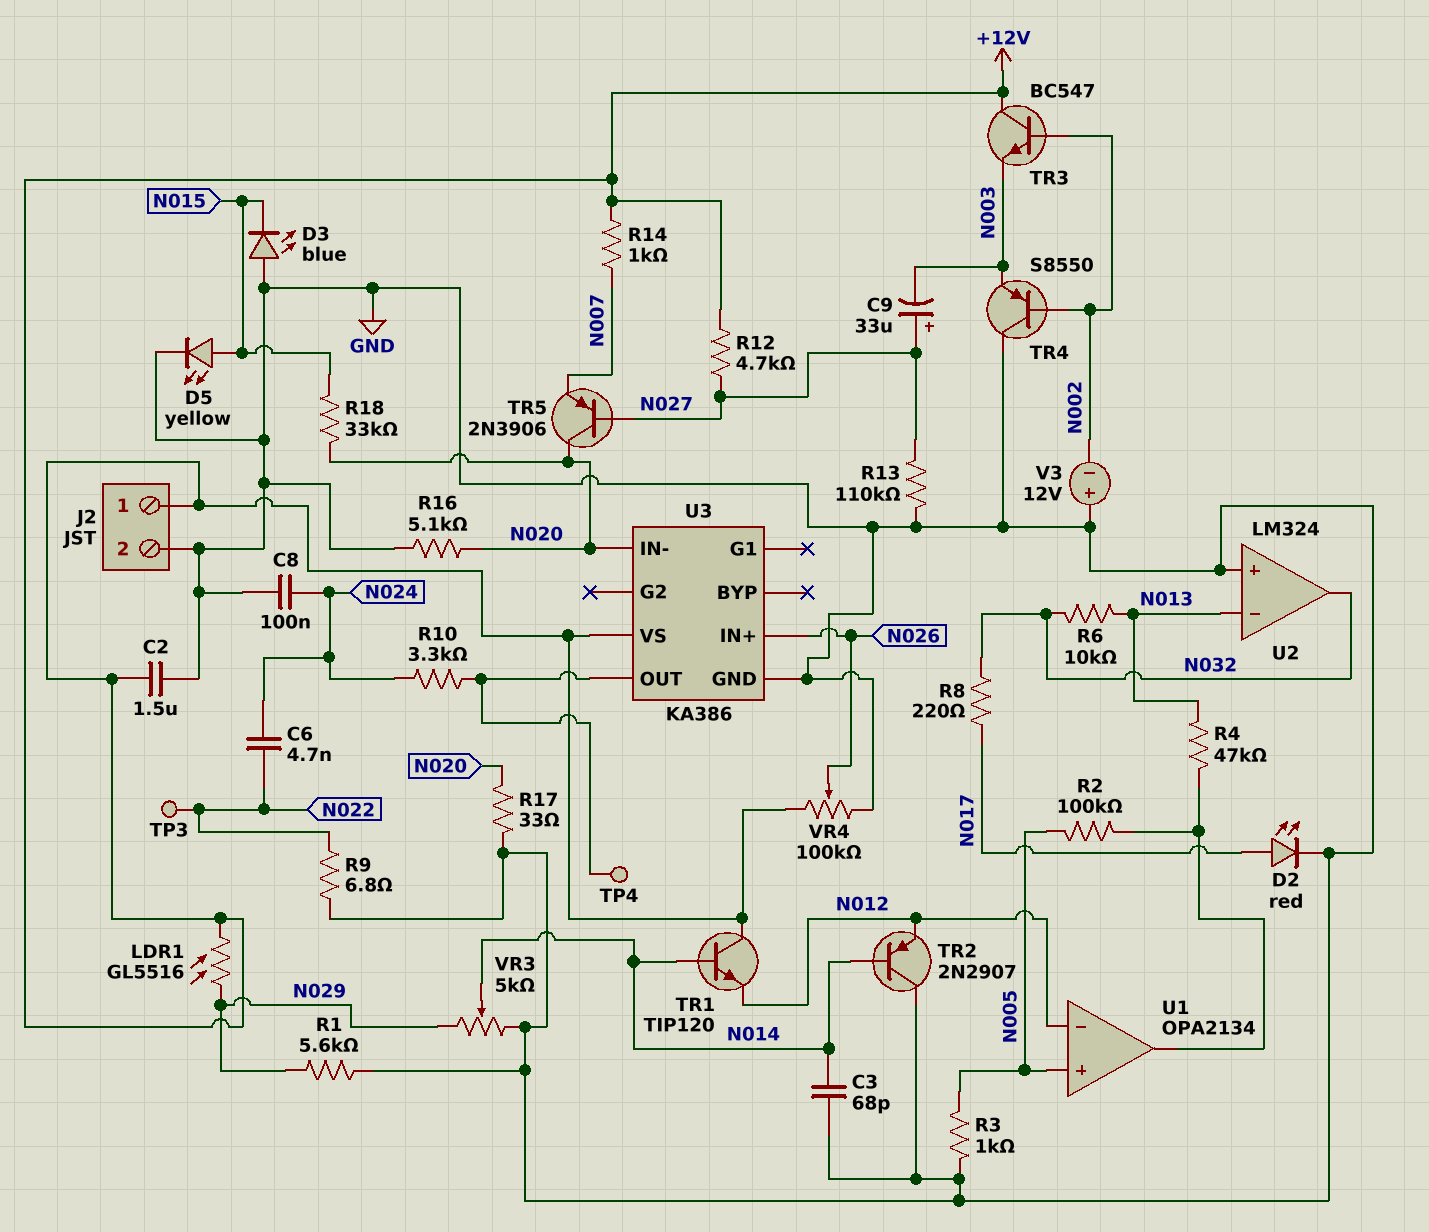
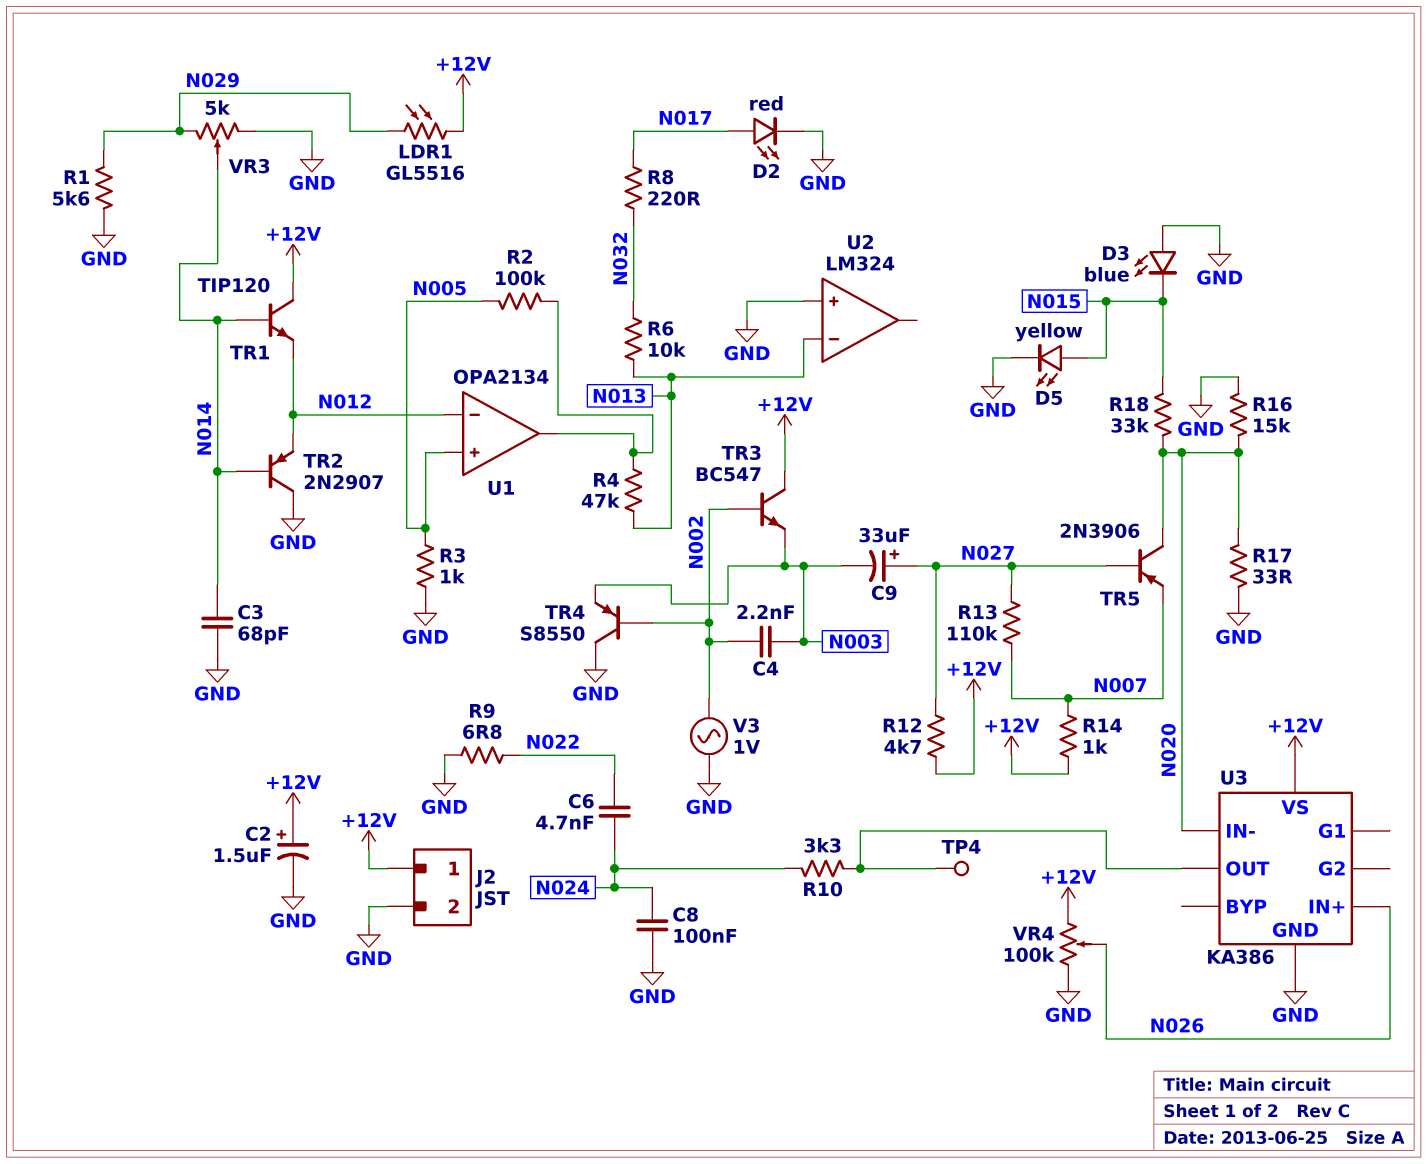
C2: 1.5uF (+12V, GND) -> 1.5uF (plus +12V, minus GND)
C4: none -> 2.2nF (N002, N003)
R13: 110k (GND, N027) -> 110k (N007, N027)
R16: 5.1k (GND, N020) -> 15k (GND, N020)
TP3: test point (N022) -> none
U2 pin out: N032 -> none
V3: 12V (plus GND, minus N002) -> AC 1V (GND, N002)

WORK ITEM. Collect the lines of the records that include the string "minus".

TASK RESPONSE.
C2: 1.5uF (+12V, GND) -> 1.5uF (plus +12V, minus GND)
V3: 12V (plus GND, minus N002) -> AC 1V (GND, N002)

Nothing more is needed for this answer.